• _MATERIAL PROVIDED_
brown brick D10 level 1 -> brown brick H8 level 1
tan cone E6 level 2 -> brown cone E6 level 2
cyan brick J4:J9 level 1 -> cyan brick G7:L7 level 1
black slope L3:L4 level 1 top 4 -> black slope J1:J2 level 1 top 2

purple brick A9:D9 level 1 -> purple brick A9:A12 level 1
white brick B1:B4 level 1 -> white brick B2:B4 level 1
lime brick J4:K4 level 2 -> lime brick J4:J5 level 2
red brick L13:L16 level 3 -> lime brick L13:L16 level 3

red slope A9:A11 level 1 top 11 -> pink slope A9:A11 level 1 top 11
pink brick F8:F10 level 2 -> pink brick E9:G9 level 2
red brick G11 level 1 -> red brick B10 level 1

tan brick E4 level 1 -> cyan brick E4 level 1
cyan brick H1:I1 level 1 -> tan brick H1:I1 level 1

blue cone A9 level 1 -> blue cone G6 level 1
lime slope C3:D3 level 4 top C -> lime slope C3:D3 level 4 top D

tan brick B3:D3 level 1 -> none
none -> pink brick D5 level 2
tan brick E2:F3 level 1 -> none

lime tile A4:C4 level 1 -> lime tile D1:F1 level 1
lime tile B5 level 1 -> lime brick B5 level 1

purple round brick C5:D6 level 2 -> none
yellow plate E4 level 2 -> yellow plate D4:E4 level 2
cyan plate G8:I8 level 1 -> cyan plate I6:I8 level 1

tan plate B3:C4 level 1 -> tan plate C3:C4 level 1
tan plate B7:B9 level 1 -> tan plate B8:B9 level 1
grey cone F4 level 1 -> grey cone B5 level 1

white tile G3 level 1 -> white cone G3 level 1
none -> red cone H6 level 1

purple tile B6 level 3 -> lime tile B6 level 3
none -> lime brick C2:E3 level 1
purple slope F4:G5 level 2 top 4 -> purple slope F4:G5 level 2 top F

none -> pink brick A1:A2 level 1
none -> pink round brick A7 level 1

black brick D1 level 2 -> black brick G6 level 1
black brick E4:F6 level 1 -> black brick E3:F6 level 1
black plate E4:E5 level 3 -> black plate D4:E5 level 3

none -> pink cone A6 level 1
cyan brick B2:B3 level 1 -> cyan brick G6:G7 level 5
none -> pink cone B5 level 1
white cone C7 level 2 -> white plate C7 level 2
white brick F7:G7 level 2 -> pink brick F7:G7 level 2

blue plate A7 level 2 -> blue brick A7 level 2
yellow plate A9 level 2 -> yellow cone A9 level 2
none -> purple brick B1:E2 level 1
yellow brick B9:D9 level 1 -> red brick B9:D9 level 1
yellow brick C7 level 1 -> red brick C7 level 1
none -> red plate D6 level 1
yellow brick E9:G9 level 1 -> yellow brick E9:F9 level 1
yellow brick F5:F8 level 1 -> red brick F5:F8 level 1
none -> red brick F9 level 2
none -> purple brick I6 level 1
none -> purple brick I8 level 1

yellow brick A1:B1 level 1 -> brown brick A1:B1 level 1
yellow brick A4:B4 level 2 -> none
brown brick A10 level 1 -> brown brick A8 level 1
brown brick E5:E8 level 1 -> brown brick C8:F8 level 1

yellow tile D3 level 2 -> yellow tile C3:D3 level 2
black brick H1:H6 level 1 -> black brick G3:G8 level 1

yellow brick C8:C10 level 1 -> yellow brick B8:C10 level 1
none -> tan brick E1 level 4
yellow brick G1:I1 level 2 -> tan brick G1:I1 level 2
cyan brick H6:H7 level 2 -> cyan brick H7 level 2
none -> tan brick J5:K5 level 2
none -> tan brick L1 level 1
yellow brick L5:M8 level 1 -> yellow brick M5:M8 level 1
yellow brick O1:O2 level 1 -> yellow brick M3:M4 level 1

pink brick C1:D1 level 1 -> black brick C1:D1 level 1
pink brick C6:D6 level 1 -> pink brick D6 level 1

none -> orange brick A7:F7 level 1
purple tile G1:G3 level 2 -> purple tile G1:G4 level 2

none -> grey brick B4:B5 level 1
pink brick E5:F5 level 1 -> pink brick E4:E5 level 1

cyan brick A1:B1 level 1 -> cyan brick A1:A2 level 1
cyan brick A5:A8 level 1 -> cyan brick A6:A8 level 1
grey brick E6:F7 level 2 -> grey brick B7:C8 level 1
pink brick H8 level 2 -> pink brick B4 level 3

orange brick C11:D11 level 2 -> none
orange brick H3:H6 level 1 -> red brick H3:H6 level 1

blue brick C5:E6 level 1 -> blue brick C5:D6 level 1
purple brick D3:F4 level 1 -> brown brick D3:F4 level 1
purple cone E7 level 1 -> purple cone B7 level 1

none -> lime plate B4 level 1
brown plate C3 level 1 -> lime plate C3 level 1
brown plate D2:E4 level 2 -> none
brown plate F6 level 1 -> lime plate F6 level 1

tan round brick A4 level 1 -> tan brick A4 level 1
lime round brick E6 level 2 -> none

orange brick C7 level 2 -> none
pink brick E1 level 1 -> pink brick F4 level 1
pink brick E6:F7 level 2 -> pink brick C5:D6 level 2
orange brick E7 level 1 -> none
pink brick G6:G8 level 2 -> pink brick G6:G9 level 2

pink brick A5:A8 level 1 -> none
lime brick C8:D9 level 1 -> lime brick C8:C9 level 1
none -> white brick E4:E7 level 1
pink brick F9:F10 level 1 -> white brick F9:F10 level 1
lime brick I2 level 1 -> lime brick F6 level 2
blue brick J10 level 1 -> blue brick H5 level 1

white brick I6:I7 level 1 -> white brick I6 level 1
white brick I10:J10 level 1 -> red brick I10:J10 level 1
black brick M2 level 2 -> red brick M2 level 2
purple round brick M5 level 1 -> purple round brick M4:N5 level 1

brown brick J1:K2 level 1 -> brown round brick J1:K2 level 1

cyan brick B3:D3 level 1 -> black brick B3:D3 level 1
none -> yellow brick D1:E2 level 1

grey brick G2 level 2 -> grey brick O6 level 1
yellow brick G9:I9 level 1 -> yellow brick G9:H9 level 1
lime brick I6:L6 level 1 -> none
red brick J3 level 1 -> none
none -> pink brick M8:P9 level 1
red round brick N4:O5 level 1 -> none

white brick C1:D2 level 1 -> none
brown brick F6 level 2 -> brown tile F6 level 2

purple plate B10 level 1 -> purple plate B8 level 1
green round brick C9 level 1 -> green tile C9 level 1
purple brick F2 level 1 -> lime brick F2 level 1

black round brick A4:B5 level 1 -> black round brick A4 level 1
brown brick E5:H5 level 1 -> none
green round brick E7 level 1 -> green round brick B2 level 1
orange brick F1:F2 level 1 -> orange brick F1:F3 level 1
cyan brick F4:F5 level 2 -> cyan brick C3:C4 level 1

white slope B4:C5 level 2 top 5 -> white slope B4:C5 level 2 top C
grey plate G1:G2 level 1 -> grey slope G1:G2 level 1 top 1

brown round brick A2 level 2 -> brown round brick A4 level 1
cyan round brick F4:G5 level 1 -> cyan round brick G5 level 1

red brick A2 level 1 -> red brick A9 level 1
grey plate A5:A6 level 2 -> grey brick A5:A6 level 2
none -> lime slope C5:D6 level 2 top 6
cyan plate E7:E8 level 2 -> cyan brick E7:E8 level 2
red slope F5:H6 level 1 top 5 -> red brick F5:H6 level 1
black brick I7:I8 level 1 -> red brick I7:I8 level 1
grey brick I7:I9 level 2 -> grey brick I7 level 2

• _HOW TO COMPLETE THIS TASK_
Please give back exactly the lines of the listing above that run from the one containing "red brick G11" through the one containing "none -> lime brick C2:E3 level 1", and only those.

• _PROBLEM SOLUTION_
red brick G11 level 1 -> red brick B10 level 1

tan brick E4 level 1 -> cyan brick E4 level 1
cyan brick H1:I1 level 1 -> tan brick H1:I1 level 1

blue cone A9 level 1 -> blue cone G6 level 1
lime slope C3:D3 level 4 top C -> lime slope C3:D3 level 4 top D

tan brick B3:D3 level 1 -> none
none -> pink brick D5 level 2
tan brick E2:F3 level 1 -> none

lime tile A4:C4 level 1 -> lime tile D1:F1 level 1
lime tile B5 level 1 -> lime brick B5 level 1

purple round brick C5:D6 level 2 -> none
yellow plate E4 level 2 -> yellow plate D4:E4 level 2
cyan plate G8:I8 level 1 -> cyan plate I6:I8 level 1

tan plate B3:C4 level 1 -> tan plate C3:C4 level 1
tan plate B7:B9 level 1 -> tan plate B8:B9 level 1
grey cone F4 level 1 -> grey cone B5 level 1

white tile G3 level 1 -> white cone G3 level 1
none -> red cone H6 level 1

purple tile B6 level 3 -> lime tile B6 level 3
none -> lime brick C2:E3 level 1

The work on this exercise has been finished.